-- Available data --

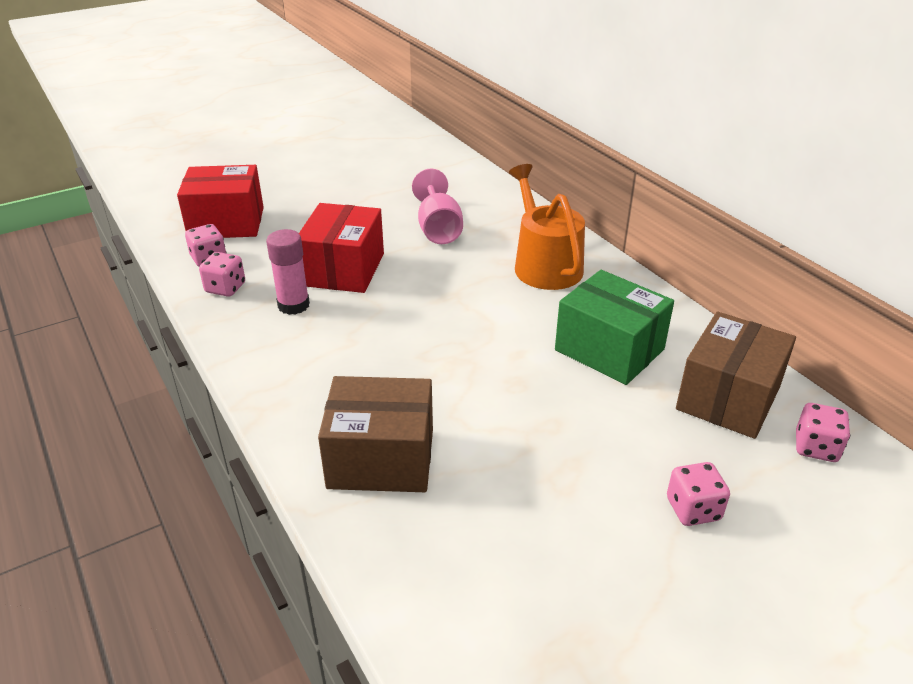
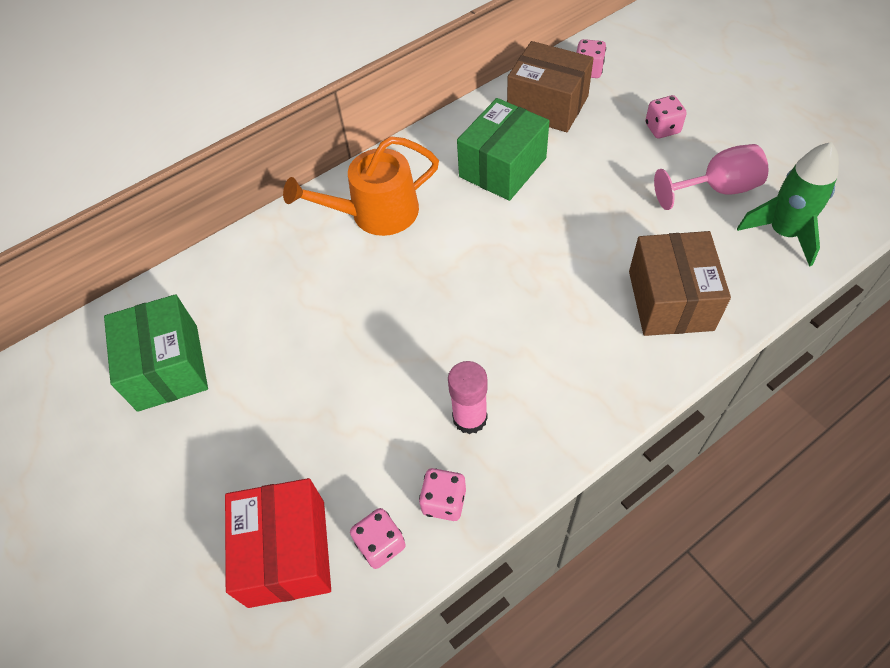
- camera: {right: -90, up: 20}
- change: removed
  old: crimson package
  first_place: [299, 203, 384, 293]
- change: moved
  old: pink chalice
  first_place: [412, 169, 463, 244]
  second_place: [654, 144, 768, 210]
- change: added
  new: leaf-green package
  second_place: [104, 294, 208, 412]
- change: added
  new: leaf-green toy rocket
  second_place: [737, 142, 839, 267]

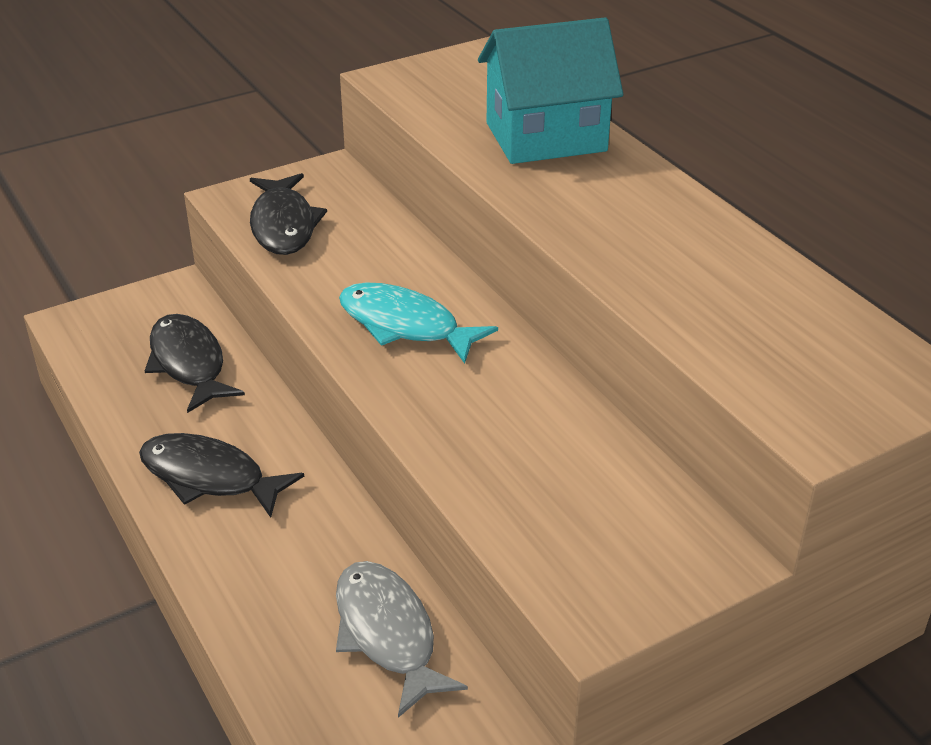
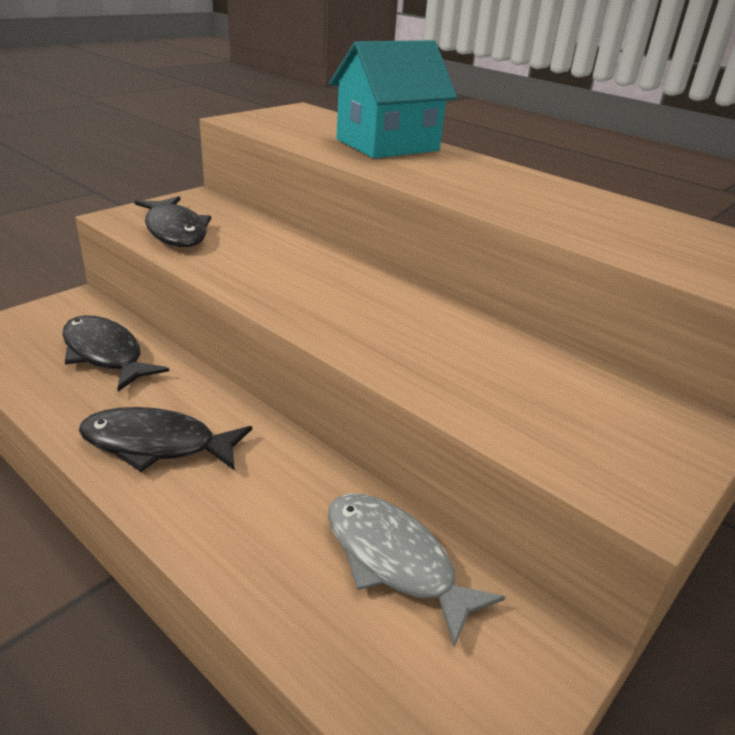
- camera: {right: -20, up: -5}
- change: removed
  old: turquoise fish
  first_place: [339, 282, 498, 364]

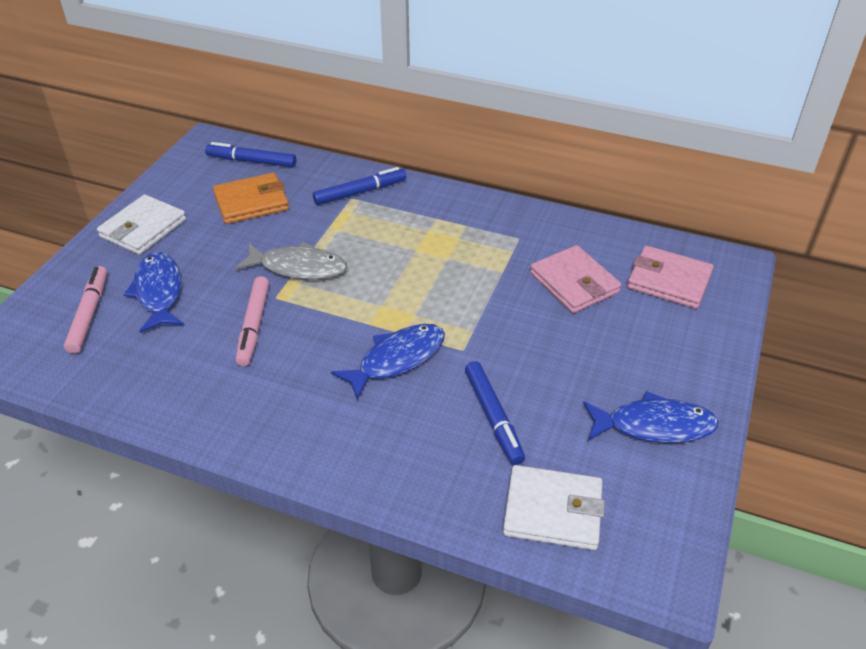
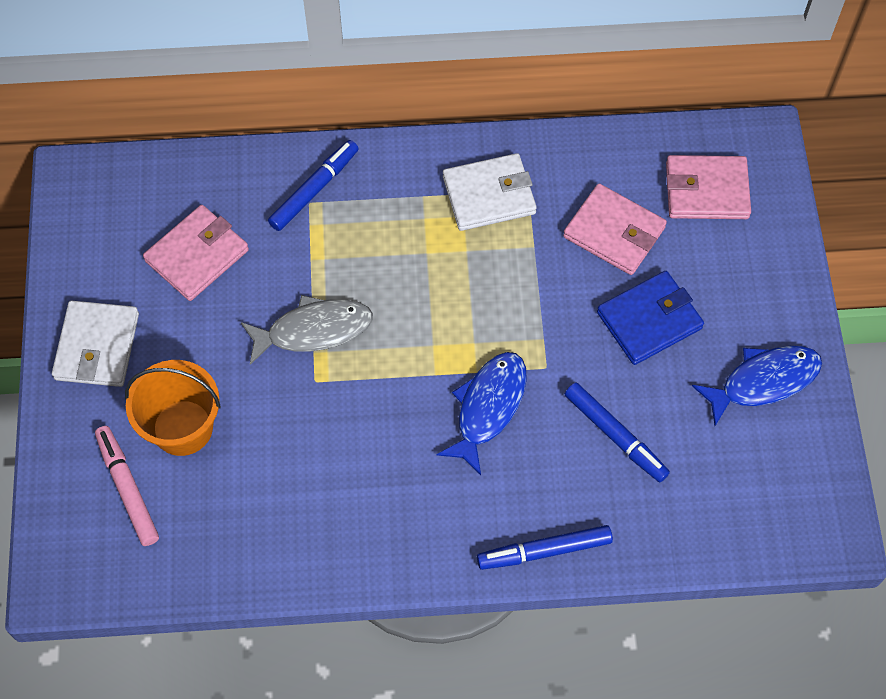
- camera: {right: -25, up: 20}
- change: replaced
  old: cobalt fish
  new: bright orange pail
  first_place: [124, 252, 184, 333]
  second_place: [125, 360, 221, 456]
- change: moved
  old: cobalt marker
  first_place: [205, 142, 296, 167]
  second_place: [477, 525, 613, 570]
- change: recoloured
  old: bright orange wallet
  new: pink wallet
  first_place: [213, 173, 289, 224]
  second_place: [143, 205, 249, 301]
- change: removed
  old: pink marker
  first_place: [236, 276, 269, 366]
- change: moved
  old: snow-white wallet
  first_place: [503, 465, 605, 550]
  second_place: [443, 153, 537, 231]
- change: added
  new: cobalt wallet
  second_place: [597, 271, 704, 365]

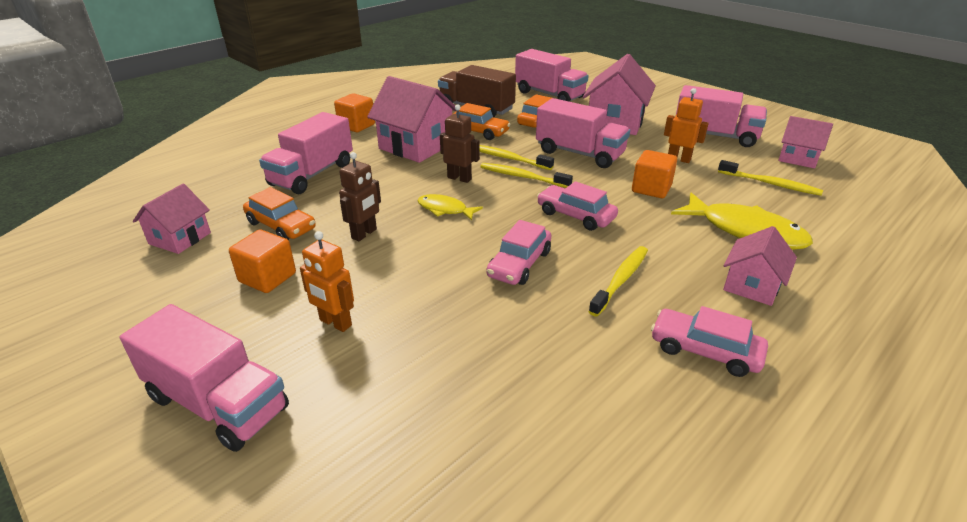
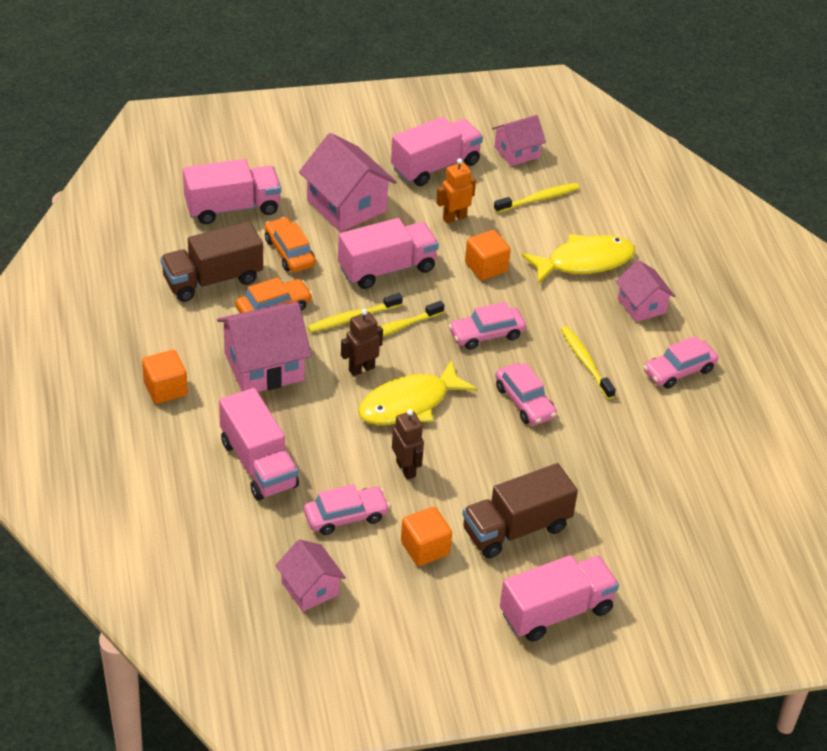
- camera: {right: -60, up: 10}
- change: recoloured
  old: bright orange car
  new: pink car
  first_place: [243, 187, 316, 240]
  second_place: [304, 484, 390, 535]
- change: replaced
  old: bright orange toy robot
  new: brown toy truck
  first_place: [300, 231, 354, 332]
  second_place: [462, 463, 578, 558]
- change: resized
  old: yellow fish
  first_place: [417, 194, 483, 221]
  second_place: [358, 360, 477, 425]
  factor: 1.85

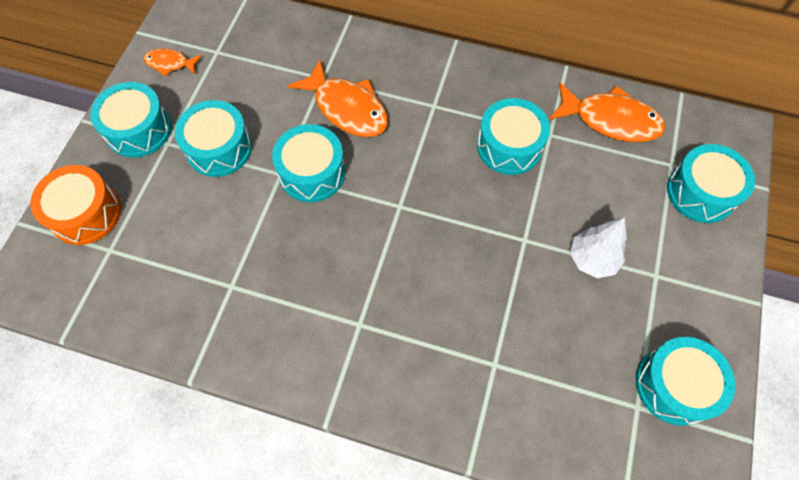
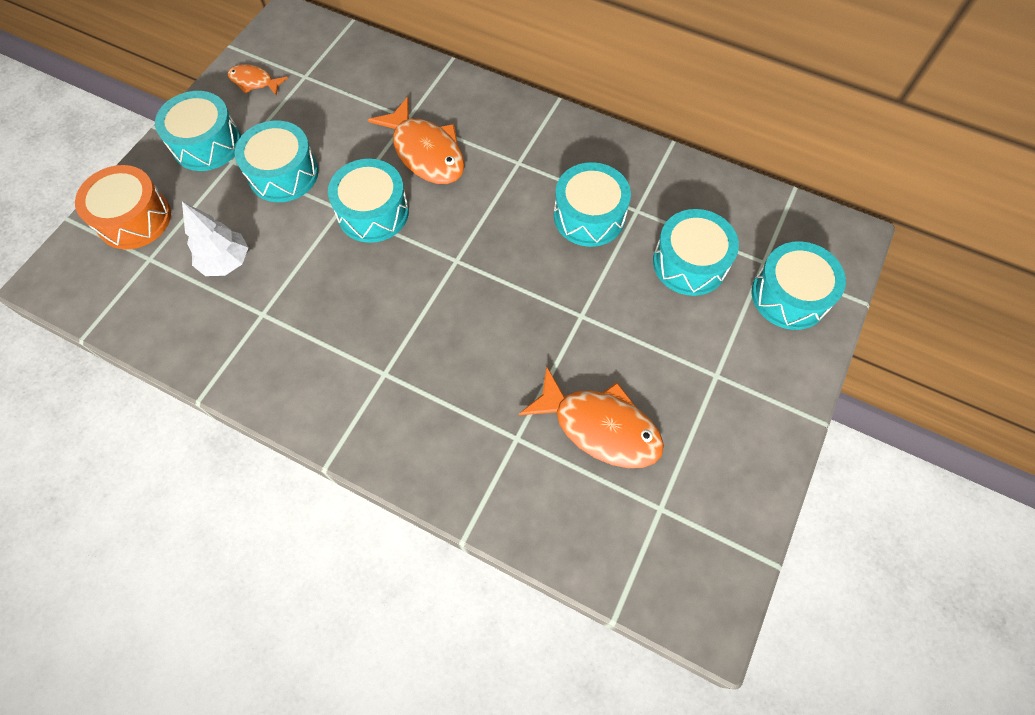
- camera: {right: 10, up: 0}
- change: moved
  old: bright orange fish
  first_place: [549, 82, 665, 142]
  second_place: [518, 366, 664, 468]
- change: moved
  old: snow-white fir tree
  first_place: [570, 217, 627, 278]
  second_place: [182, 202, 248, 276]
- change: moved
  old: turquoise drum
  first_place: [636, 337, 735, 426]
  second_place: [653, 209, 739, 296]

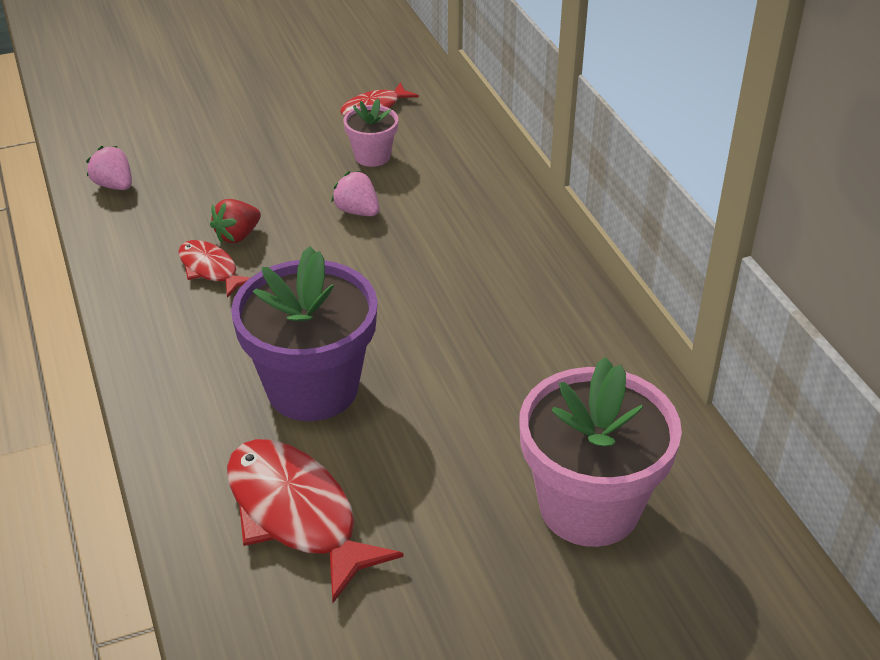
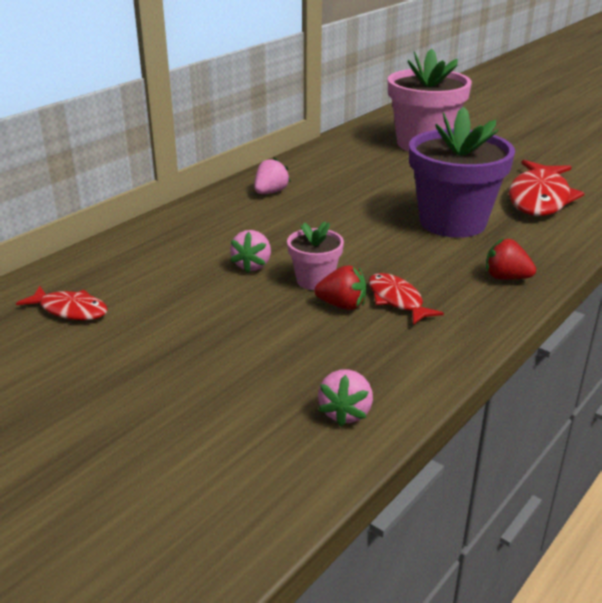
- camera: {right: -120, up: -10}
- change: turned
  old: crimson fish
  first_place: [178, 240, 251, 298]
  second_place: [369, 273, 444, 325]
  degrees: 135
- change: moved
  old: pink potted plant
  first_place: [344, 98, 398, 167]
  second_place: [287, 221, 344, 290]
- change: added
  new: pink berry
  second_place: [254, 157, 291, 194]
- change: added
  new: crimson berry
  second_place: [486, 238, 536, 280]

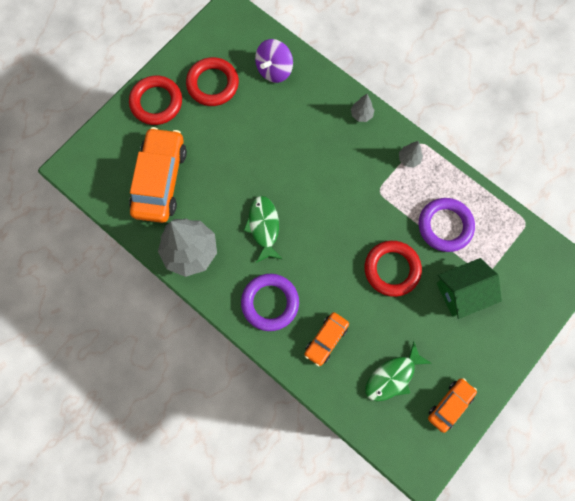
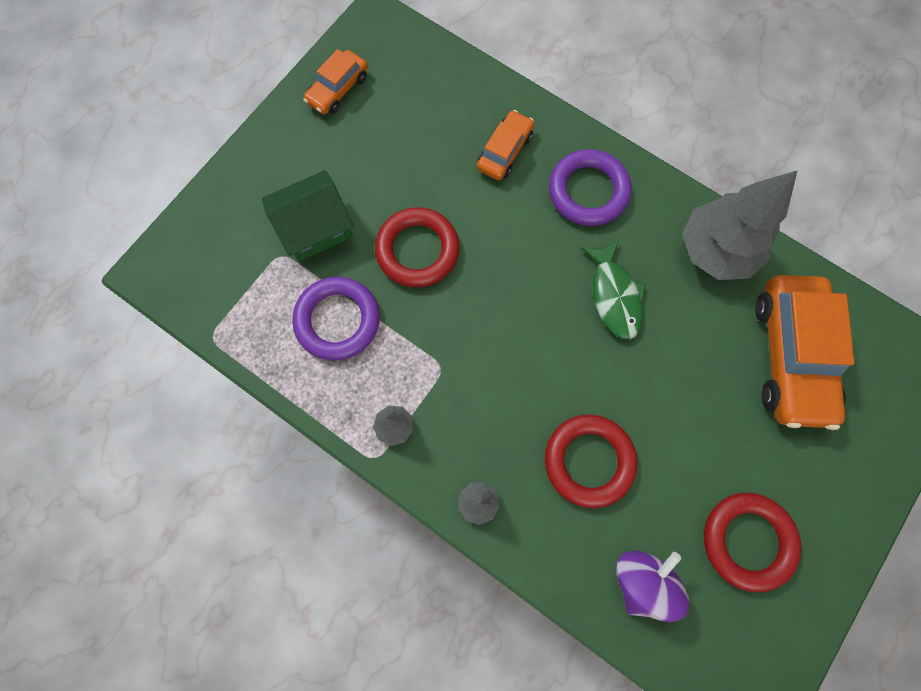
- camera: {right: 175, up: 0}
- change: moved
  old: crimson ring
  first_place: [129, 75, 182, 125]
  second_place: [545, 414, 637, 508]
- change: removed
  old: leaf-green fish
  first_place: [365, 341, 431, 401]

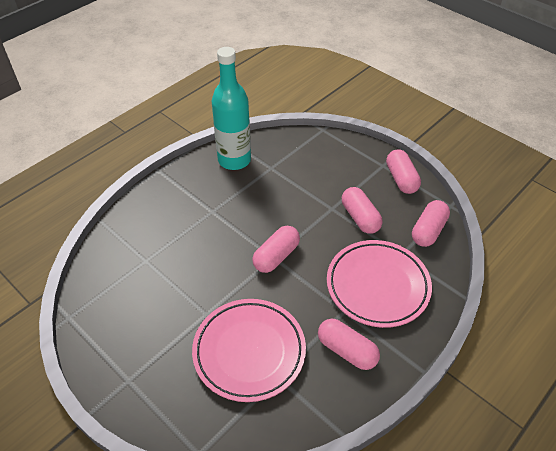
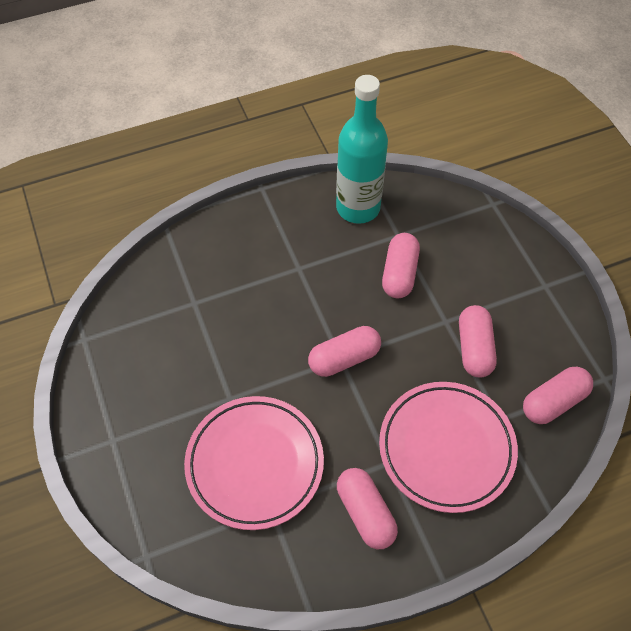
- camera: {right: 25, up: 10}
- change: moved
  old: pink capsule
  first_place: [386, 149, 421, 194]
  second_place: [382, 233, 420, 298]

-- Exercise aim --
Copy all lines of the listing above that contain the string "package".

-- Result of the exercise --
  old: crimson package
  new: leaf-green package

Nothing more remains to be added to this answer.